+++ Material shown

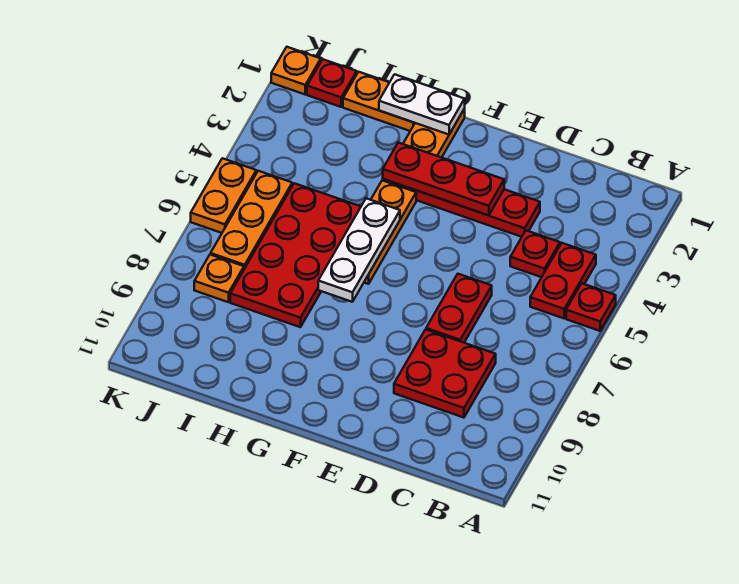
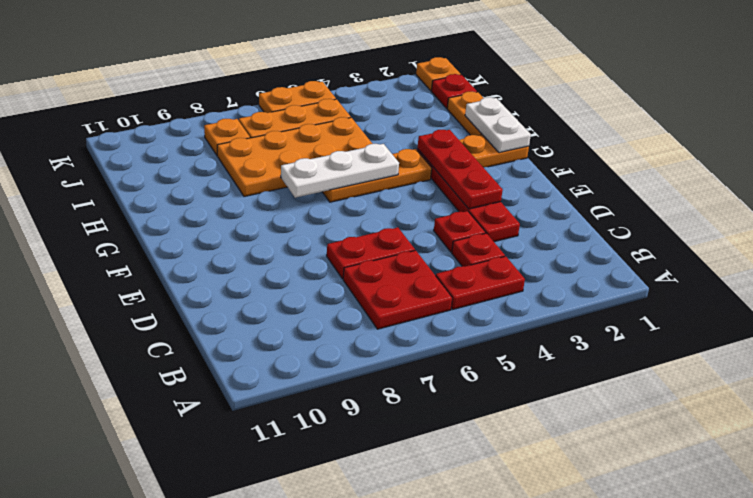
red plate A5 level 1 -> red plate D4 level 1
red plate C8:D9 level 1 -> red plate B6:C7 level 1
red plate H5:I8 level 1 -> orange plate H5:I8 level 1

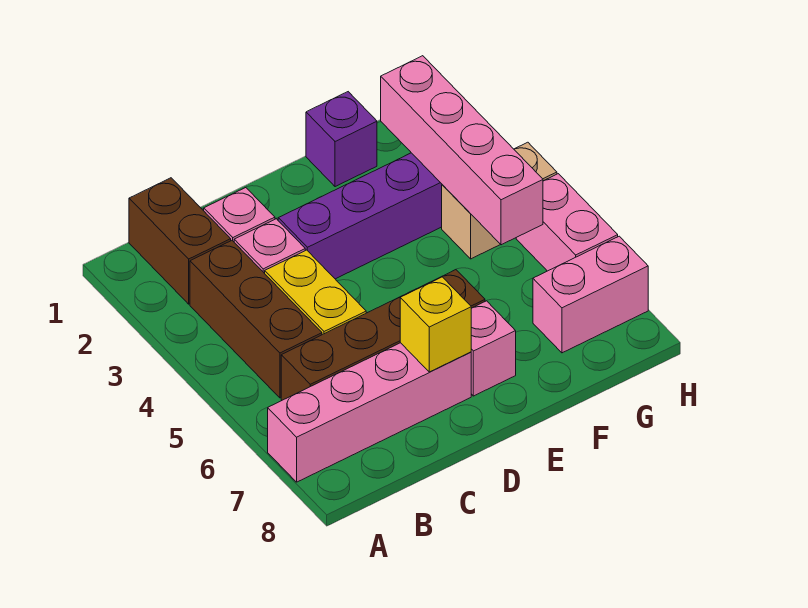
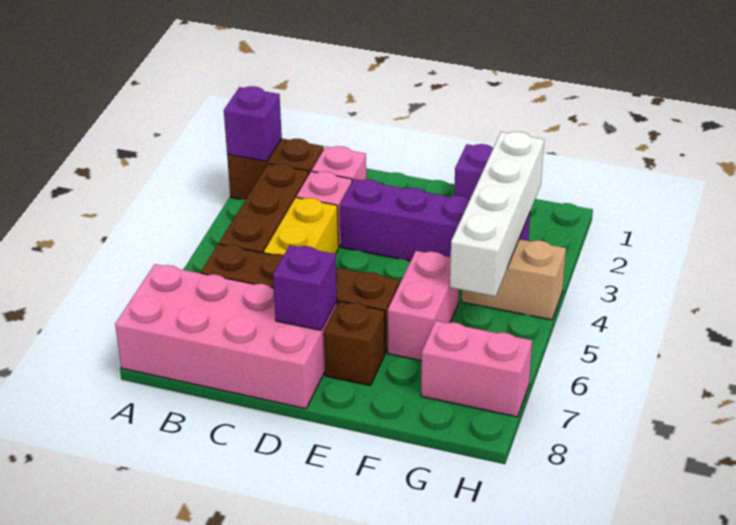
none -> purple brick A2 level 2
pink brick A7:D7 level 1 -> pink brick A7:D8 level 1
brown brick B1:B2 level 1 -> brown brick A2:B2 level 1
yellow brick D7 level 2 -> purple brick D7 level 2
pink brick E7 level 1 -> brown brick E7 level 1
pink brick G2:G5 level 2 -> white brick G2:G5 level 2
pink brick H5:H6 level 1 -> pink brick F5:F6 level 1

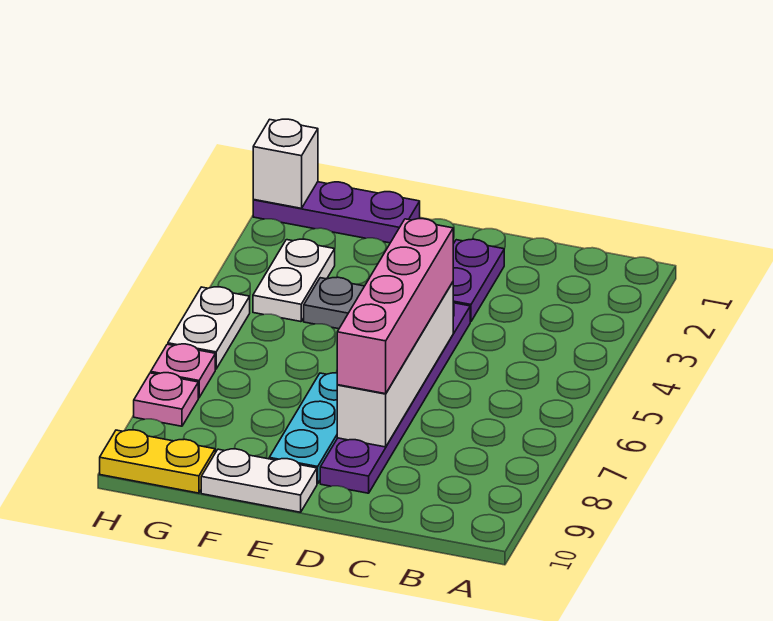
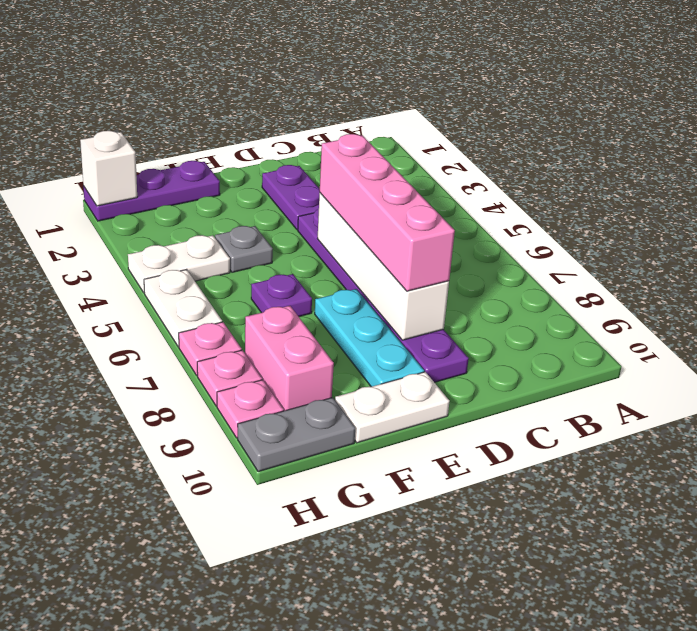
none -> purple plate F6 level 1
white plate G3:G4 level 1 -> white plate G4:H4 level 1
none -> pink brick G8:G9 level 1
yellow plate G10:H10 level 1 -> grey plate G10:H10 level 1
none -> pink plate H9 level 1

++++++

Please write out, word for word, only the lines from the one holding "pink brick G2:G5" through the end of the records above, with both end lines included and the pictures dropped.

pink brick G2:G5 level 2 -> white brick G2:G5 level 2
pink brick H5:H6 level 1 -> pink brick F5:F6 level 1

none -> purple plate F6 level 1
white plate G3:G4 level 1 -> white plate G4:H4 level 1
none -> pink brick G8:G9 level 1
yellow plate G10:H10 level 1 -> grey plate G10:H10 level 1
none -> pink plate H9 level 1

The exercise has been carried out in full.